**Try it:** The lines from the beginning of the records below through the one holding "(421, 269) = (384, 221): none -> yellow lemon" are to be copied exactly; leave the pictures out.

►

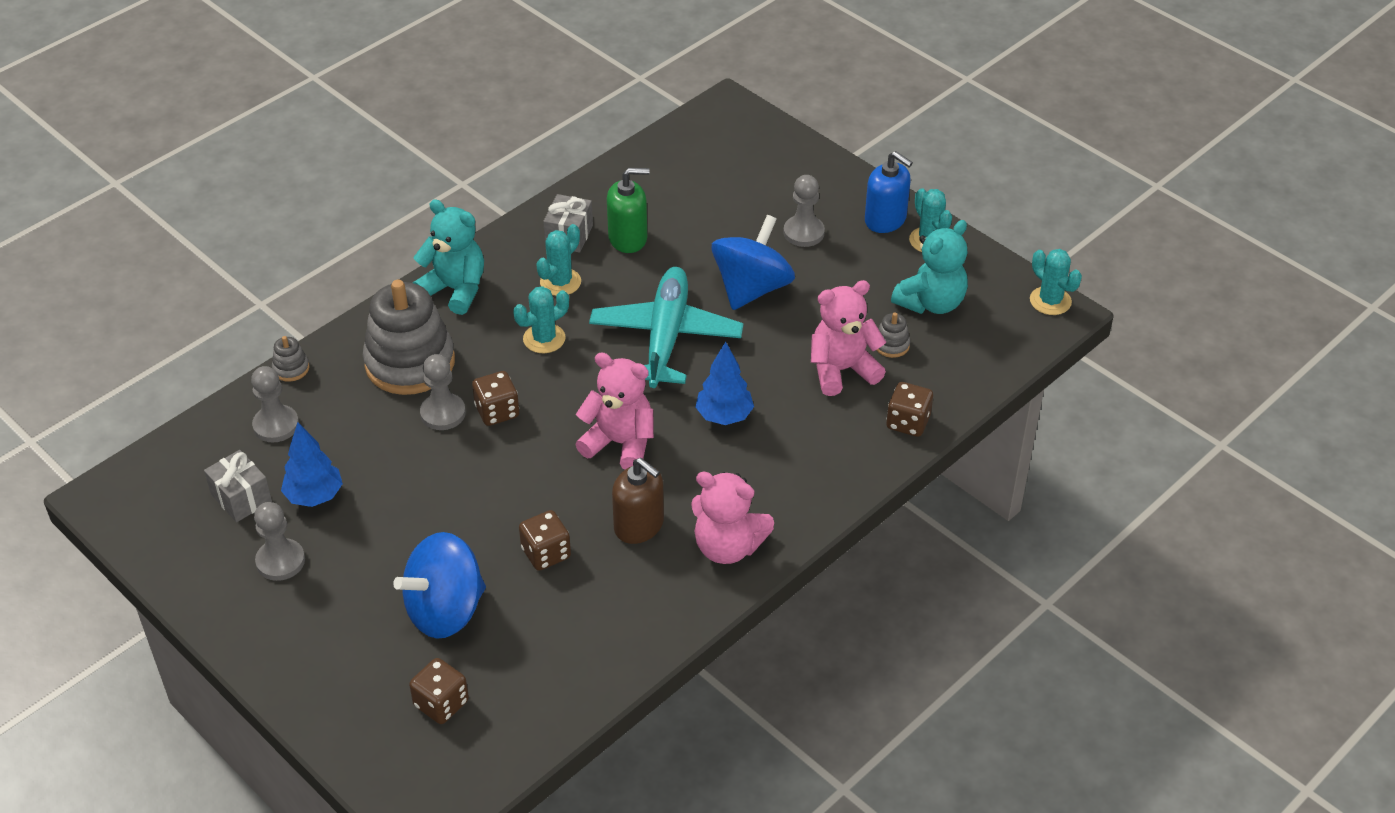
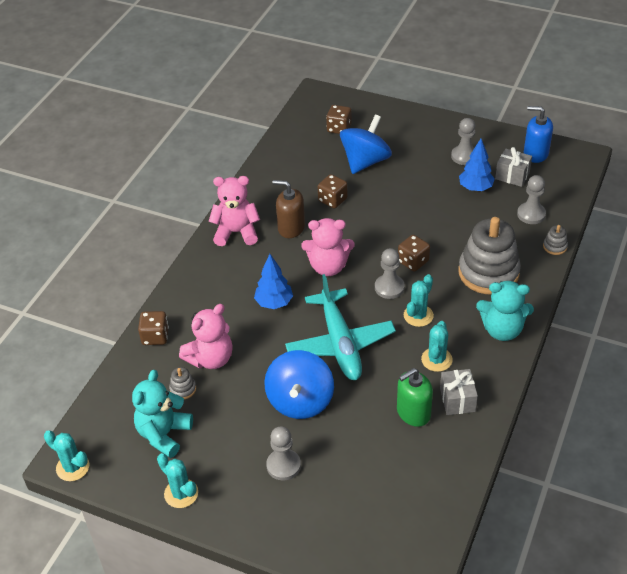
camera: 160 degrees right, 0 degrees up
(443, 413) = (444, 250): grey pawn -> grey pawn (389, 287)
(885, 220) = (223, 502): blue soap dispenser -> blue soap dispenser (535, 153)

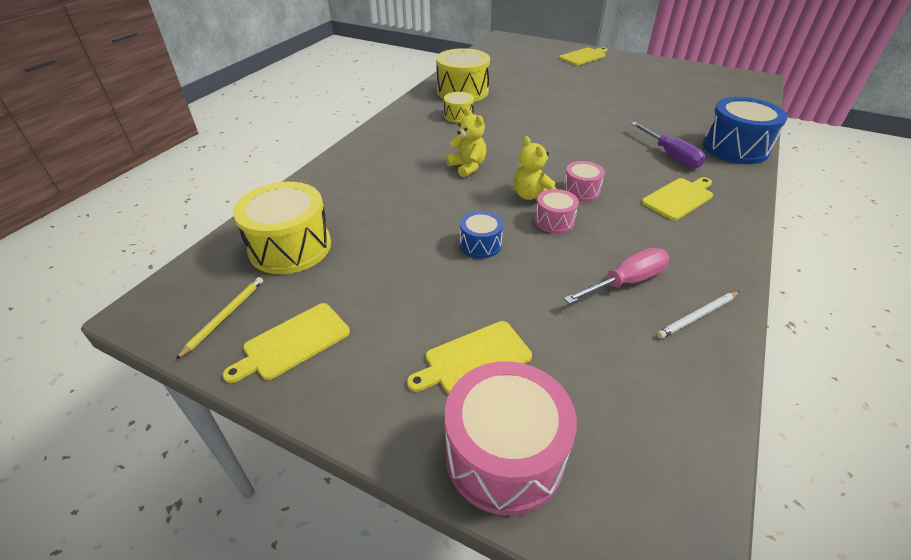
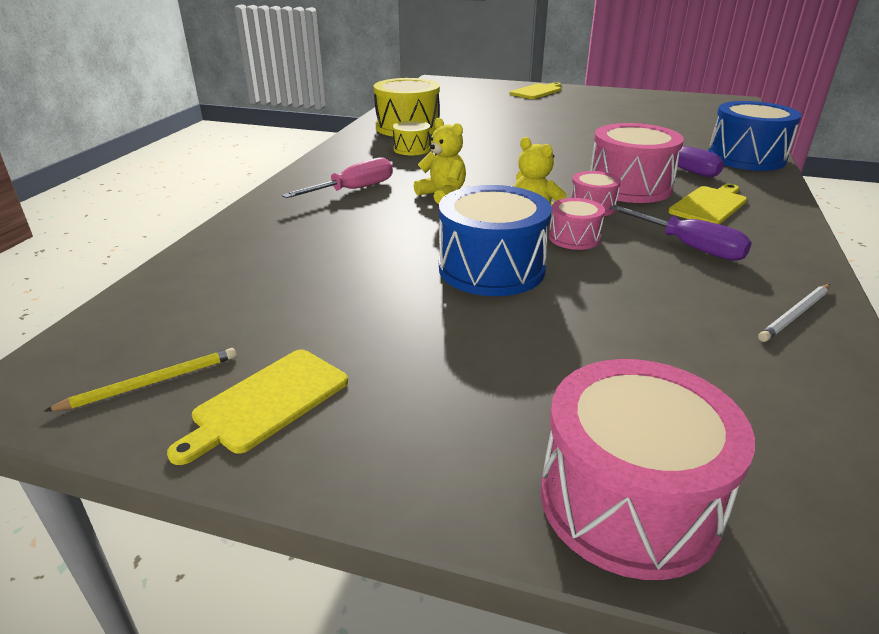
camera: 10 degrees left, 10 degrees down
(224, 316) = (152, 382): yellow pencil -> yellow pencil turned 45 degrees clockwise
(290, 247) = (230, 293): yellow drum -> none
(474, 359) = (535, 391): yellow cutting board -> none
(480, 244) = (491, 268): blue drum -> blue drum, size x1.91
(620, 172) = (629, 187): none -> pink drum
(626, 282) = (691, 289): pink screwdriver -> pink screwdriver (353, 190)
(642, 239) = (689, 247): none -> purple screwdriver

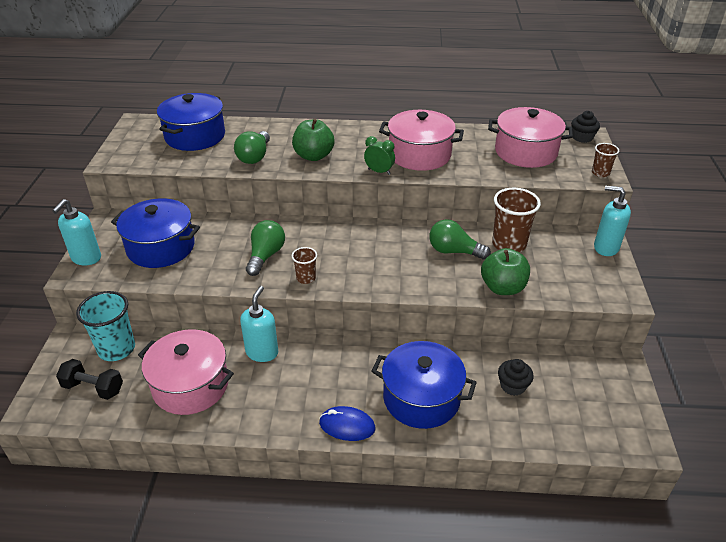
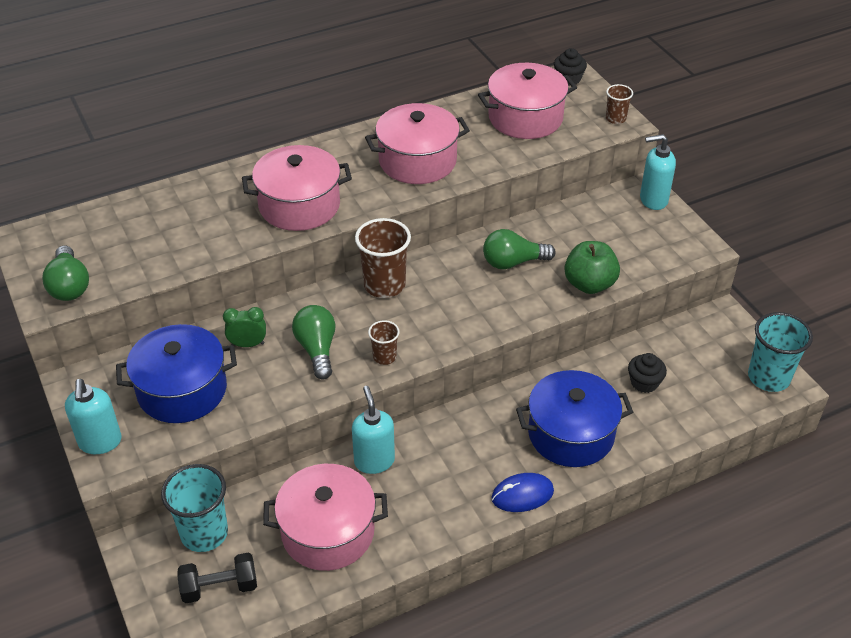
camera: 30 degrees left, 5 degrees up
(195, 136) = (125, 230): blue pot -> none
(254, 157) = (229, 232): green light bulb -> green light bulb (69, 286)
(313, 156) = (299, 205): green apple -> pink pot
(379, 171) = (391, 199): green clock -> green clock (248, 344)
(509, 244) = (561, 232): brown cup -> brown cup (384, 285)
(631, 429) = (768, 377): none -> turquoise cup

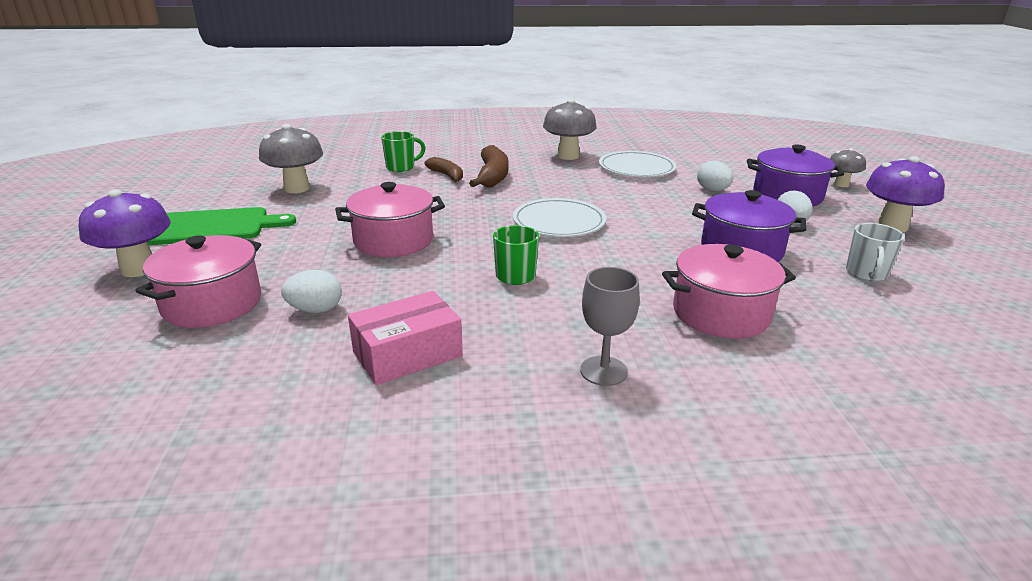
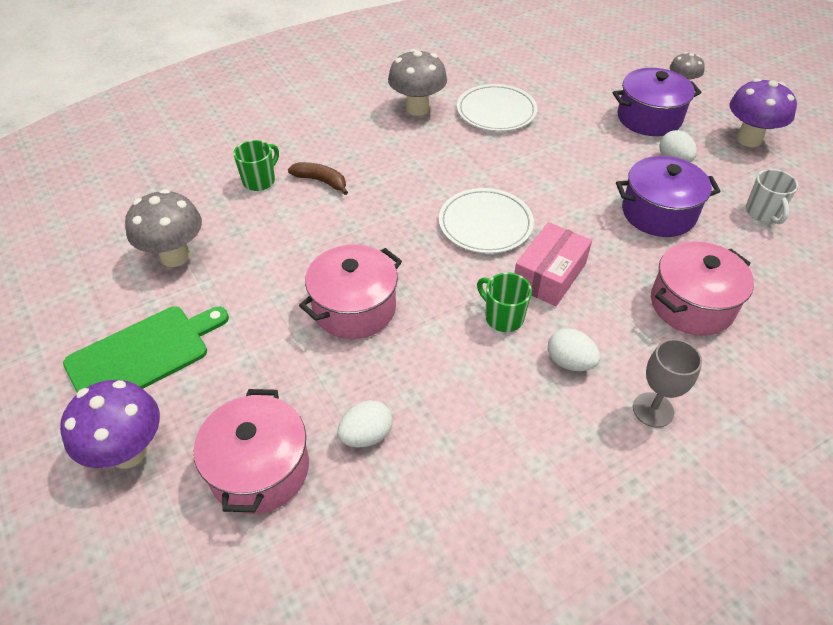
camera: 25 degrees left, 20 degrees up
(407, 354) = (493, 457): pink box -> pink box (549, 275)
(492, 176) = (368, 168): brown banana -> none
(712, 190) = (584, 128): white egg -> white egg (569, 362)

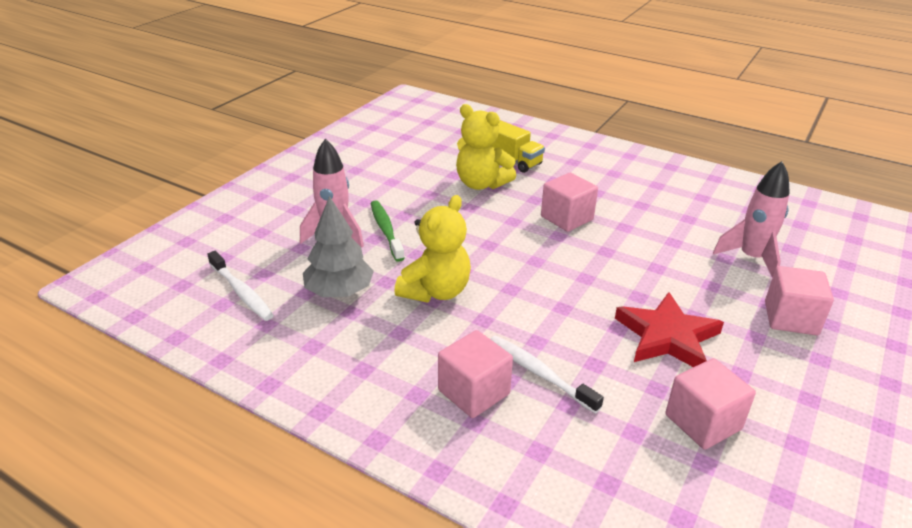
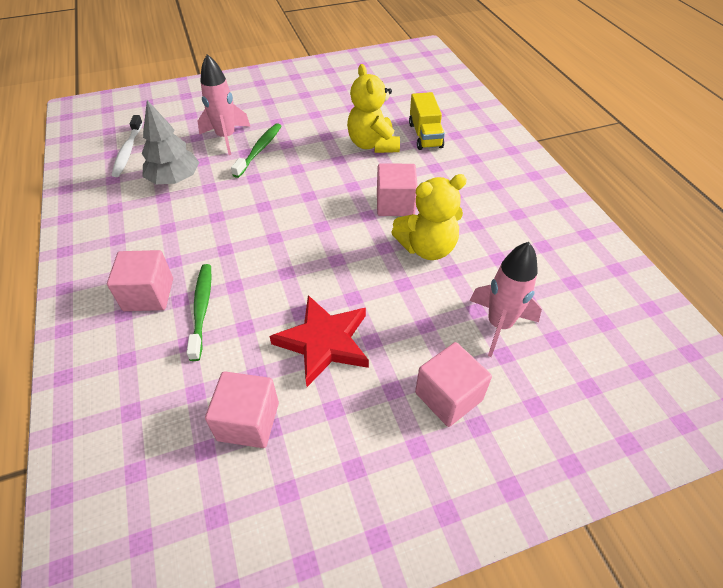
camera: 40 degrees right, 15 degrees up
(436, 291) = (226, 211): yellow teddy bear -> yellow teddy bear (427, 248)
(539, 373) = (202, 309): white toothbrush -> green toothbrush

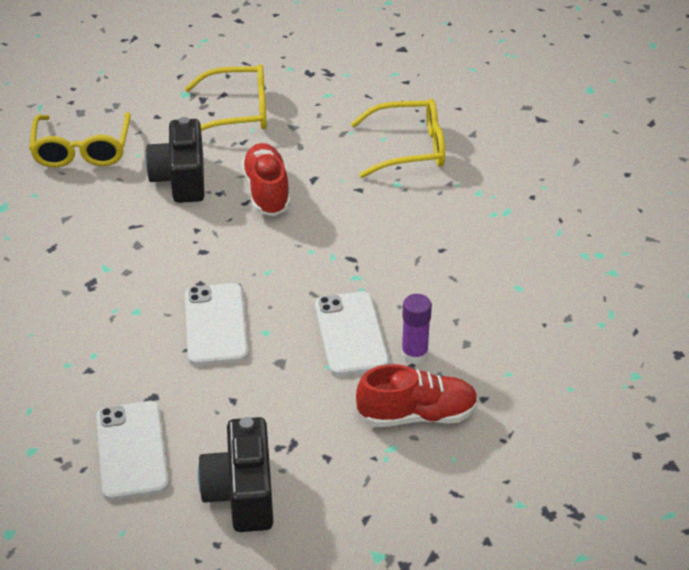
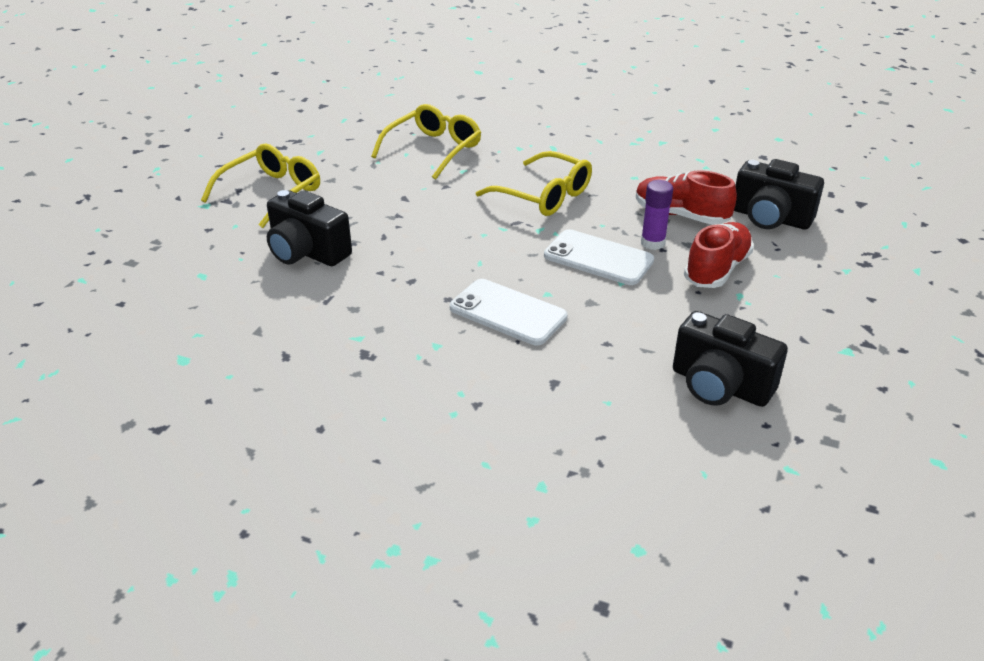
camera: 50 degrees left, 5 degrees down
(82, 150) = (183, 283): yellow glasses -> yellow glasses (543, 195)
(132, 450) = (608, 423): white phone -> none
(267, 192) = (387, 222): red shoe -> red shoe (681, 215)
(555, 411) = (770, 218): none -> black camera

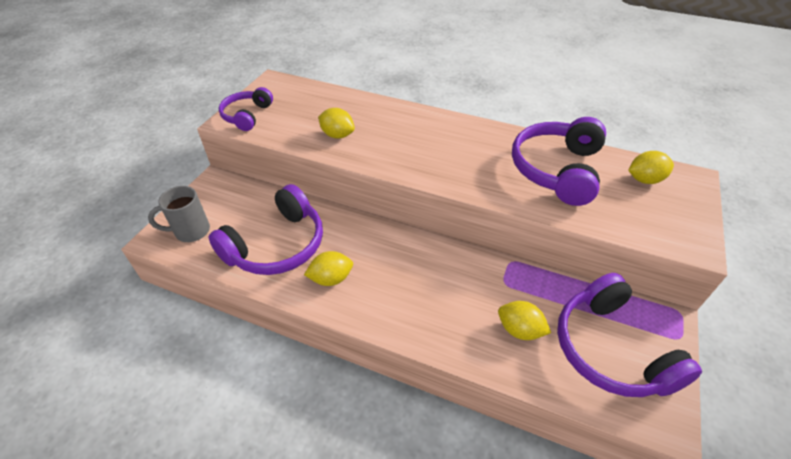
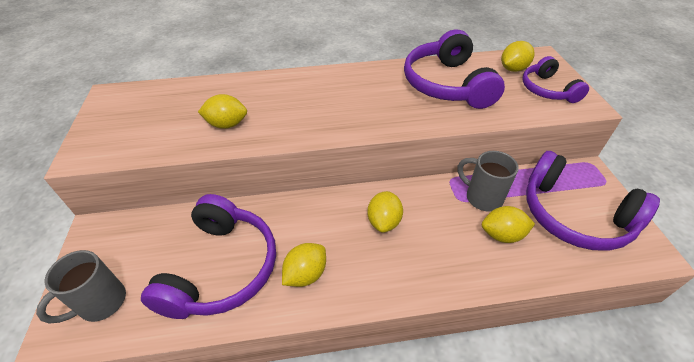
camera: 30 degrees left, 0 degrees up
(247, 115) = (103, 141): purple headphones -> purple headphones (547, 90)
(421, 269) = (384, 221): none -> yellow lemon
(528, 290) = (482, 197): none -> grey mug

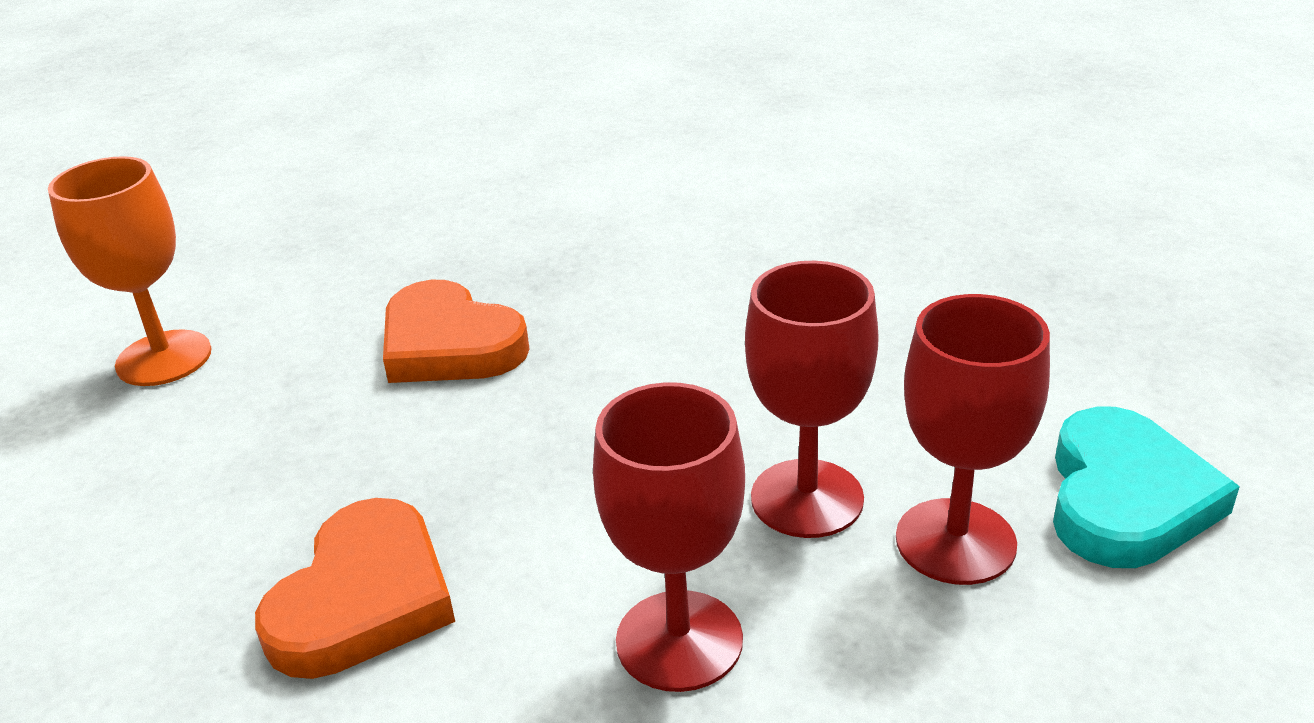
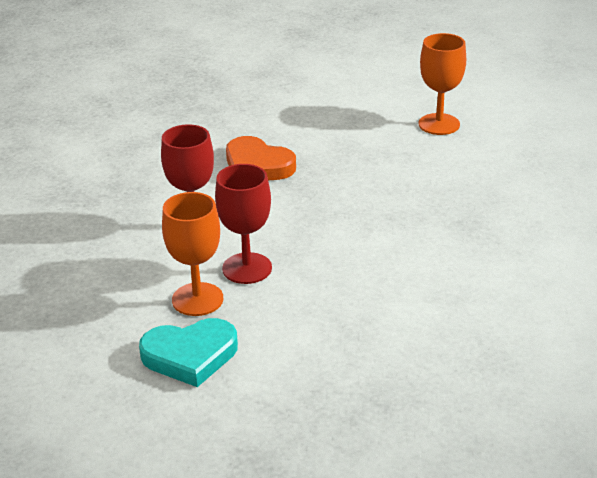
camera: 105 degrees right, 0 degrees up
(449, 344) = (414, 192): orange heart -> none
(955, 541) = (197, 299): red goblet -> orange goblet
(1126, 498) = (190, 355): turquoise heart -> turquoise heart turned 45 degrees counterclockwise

◄

**Result of the task:**
camera: 160 degrees right, 0 degrees up
(443, 413) = (444, 250): grey pawn -> grey pawn (389, 287)
(885, 220) = (223, 502): blue soap dispenser -> blue soap dispenser (535, 153)

camera: 10 degrees left, 10 degrees down
(224, 316) = (152, 382): yellow pencil -> yellow pencil turned 45 degrees clockwise
(290, 247) = (230, 293): yellow drum -> none
(474, 359) = (535, 391): yellow cutting board -> none
(480, 244) = (491, 268): blue drum -> blue drum, size x1.91
(620, 172) = (629, 187): none -> pink drum
(626, 282) = (691, 289): pink screwdriver -> pink screwdriver (353, 190)
(642, 239) = (689, 247): none -> purple screwdriver

camera: 30 degrees left, 5 degrees up
(195, 136) = (125, 230): blue pot -> none
(254, 157) = (229, 232): green light bulb -> green light bulb (69, 286)
(313, 156) = (299, 205): green apple -> pink pot
(379, 171) = (391, 199): green clock -> green clock (248, 344)
(509, 244) = (561, 232): brown cup -> brown cup (384, 285)
(631, 429) = (768, 377): none -> turquoise cup

camera: 25 degrees left, 20 degrees up
(407, 354) = (493, 457): pink box -> pink box (549, 275)
(492, 176) = (368, 168): brown banana -> none
(712, 190) = (584, 128): white egg -> white egg (569, 362)

camera: 40 degrees right, 15 degrees up
(436, 291) = (226, 211): yellow teddy bear -> yellow teddy bear (427, 248)
(539, 373) = (202, 309): white toothbrush -> green toothbrush

camera: 50 degrees left, 5 degrees down
(82, 150) = (183, 283): yellow glasses -> yellow glasses (543, 195)
(132, 450) = (608, 423): white phone -> none
(267, 192) = (387, 222): red shoe -> red shoe (681, 215)
(555, 411) = (770, 218): none -> black camera

camera: 30 degrees left, 0 degrees up
(247, 115) = (103, 141): purple headphones -> purple headphones (547, 90)
(421, 269) = (384, 221): none -> yellow lemon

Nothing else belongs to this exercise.